▶ Task instructions
Read through the lines below for the string "schottky" and copy each one that has it.

(Version comparison data)
◆ ◆ ◆

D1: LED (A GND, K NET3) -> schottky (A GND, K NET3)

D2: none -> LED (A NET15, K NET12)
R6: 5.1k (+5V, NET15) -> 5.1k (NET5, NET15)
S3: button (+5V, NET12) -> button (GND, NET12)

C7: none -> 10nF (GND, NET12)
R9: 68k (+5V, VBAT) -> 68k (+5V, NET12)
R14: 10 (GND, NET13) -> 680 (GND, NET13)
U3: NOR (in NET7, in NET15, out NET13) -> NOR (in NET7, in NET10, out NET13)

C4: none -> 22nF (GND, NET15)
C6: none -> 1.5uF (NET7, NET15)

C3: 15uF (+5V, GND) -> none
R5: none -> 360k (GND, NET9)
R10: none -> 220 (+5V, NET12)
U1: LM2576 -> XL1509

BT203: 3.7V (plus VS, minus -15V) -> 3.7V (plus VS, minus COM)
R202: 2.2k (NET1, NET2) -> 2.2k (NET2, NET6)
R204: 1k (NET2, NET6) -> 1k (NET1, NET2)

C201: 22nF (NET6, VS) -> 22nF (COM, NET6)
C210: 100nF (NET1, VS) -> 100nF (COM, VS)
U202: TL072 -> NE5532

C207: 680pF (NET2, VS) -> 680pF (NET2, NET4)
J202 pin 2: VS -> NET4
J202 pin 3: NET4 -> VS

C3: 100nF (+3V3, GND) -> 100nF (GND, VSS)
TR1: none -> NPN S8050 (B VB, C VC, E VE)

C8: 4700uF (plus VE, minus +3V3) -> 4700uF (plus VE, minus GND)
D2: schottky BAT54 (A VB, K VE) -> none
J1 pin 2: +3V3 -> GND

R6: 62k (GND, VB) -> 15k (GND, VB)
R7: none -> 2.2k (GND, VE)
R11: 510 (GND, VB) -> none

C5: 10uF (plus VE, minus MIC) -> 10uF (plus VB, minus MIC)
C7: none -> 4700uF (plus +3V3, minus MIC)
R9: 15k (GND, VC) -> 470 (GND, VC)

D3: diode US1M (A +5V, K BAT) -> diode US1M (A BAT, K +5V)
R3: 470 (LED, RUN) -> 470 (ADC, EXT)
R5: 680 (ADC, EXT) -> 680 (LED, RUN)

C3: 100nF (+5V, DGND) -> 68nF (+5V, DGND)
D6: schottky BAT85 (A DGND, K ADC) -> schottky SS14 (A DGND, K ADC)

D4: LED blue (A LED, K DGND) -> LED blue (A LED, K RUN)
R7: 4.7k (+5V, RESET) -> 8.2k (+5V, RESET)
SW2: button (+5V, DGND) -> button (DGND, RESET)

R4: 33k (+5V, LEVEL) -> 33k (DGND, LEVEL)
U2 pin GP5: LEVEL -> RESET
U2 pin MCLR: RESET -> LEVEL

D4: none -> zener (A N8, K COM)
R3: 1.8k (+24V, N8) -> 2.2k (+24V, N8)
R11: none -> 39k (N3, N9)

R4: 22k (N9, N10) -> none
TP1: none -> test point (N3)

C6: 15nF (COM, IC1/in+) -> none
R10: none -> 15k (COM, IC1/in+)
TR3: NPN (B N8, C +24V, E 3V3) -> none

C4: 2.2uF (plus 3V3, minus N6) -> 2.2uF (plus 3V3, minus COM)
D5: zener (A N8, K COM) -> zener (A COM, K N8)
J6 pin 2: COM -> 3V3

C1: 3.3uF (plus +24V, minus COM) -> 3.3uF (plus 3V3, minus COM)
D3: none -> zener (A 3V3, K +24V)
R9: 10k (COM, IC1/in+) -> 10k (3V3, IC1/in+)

◆ ◆ ◆

▶ Solved exercise
D1: LED (A GND, K NET3) -> schottky (A GND, K NET3)
D2: schottky BAT54 (A VB, K VE) -> none
D6: schottky BAT85 (A DGND, K ADC) -> schottky SS14 (A DGND, K ADC)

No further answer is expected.